■ **Prompt**:
A verbatim reproduction of the lines below, from the line containing "black ball: 0 -> 1" through the line containing "red ball: 0 -> 1", both ends included, is the whole required output.

──────── Supplied material

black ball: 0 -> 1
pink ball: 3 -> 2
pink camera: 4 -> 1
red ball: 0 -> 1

────────────────
──────── Supplied material

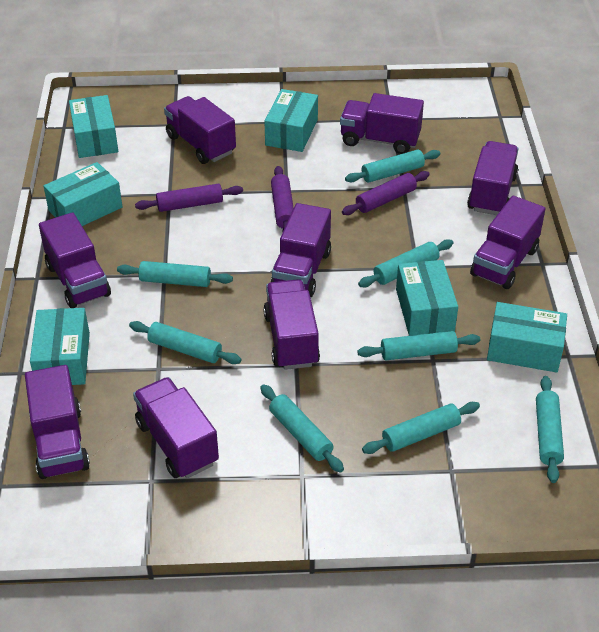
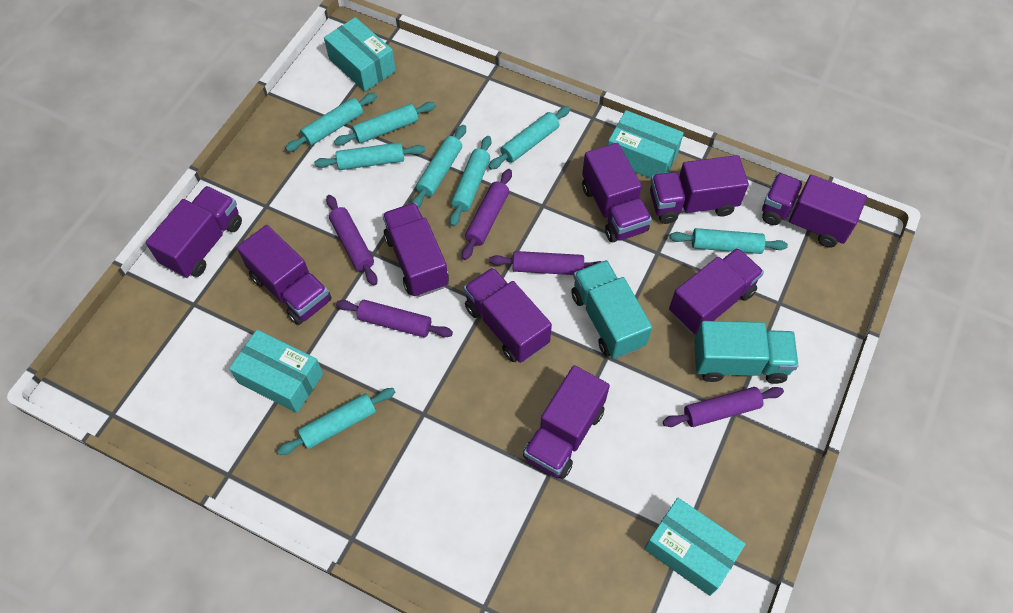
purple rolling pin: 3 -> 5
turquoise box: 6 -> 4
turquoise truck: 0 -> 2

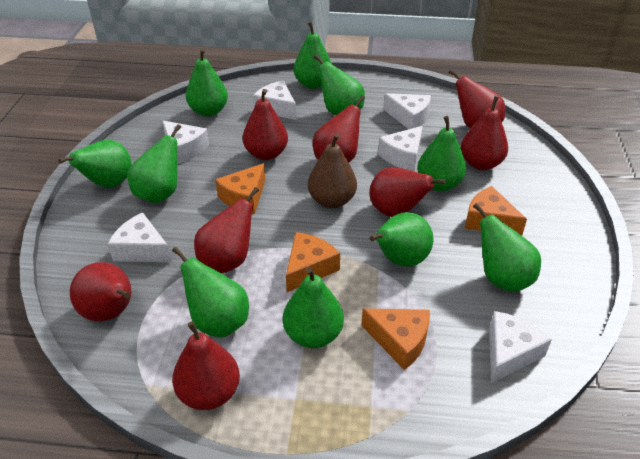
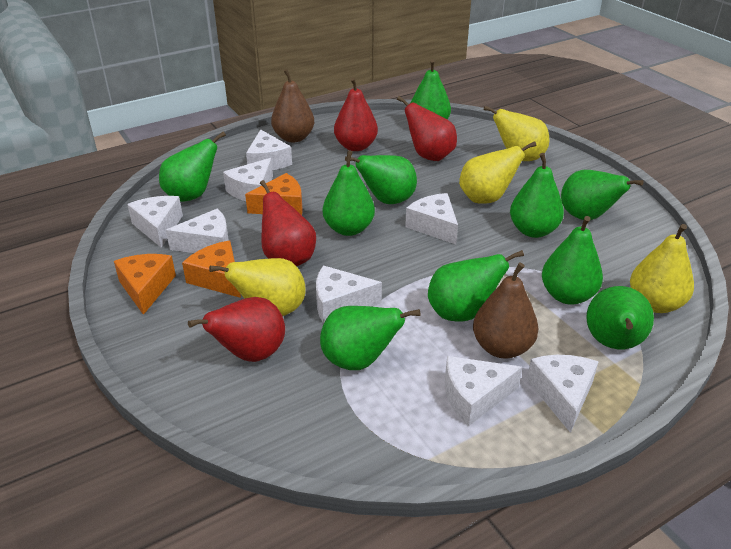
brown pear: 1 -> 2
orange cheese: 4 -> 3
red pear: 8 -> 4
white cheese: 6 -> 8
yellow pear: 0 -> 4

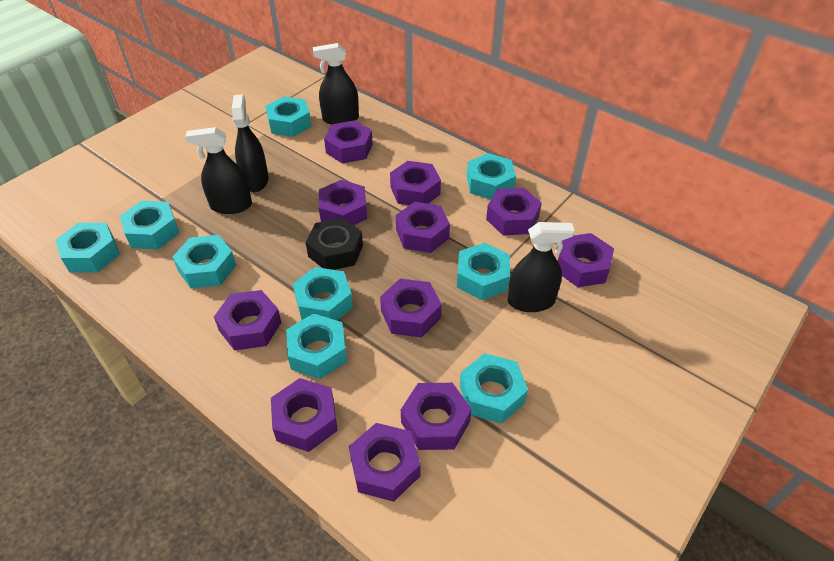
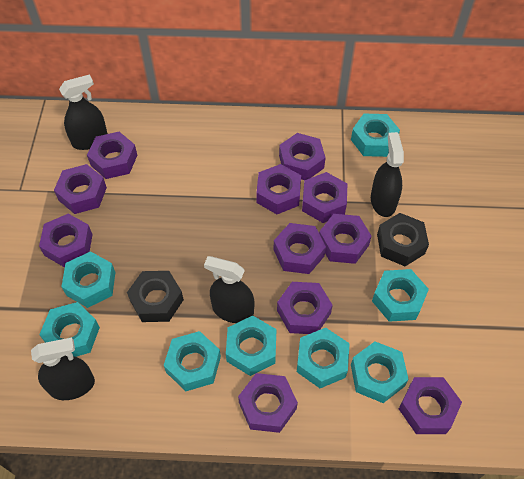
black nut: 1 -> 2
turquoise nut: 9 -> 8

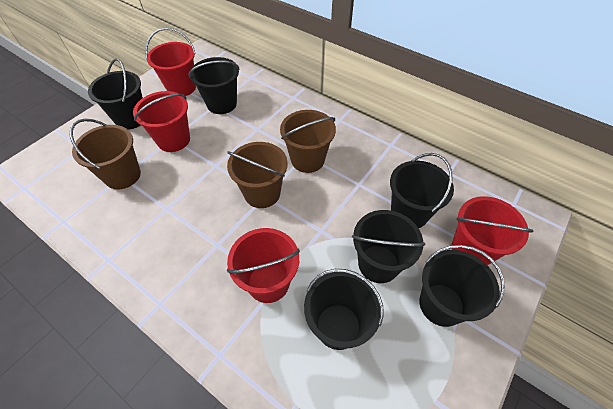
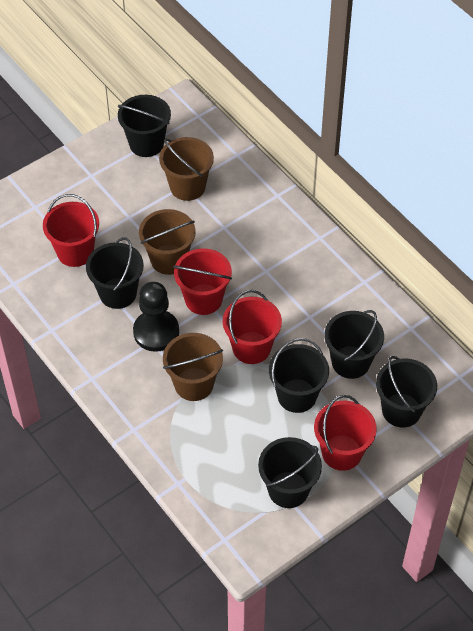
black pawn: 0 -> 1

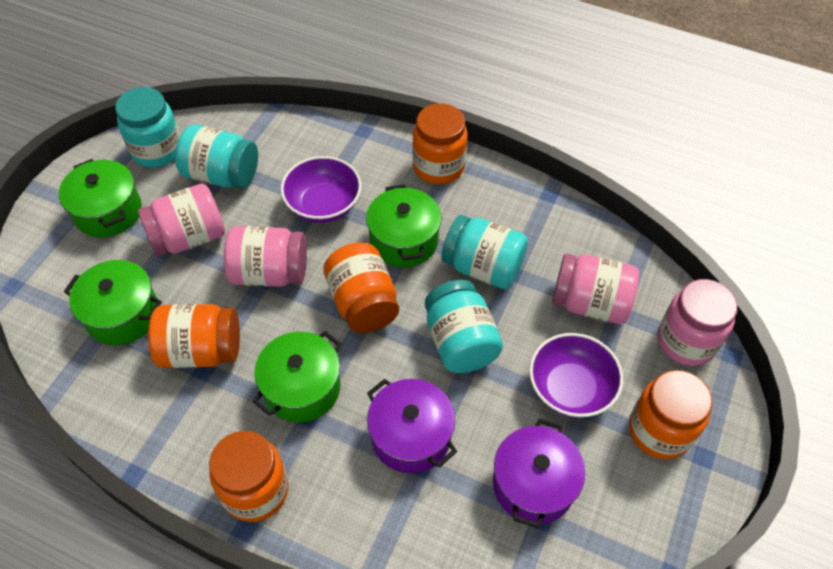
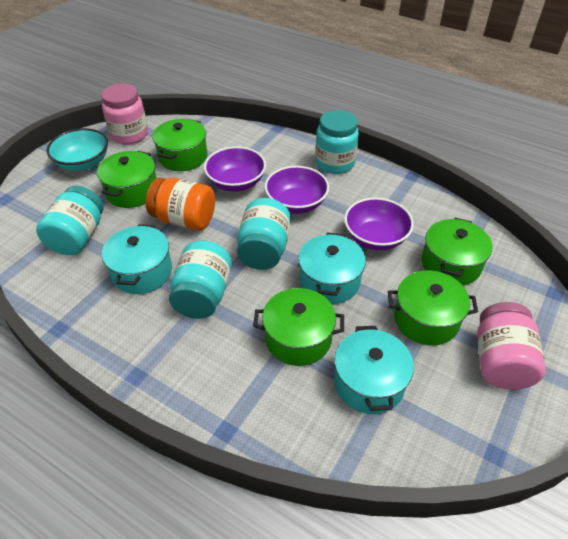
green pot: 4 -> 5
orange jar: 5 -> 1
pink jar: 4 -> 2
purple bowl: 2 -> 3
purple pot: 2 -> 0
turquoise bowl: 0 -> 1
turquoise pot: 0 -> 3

────────────────

■ **Output for this exercise**:
black ball: 0 -> 1
pink ball: 3 -> 2
pink camera: 4 -> 1
red ball: 0 -> 1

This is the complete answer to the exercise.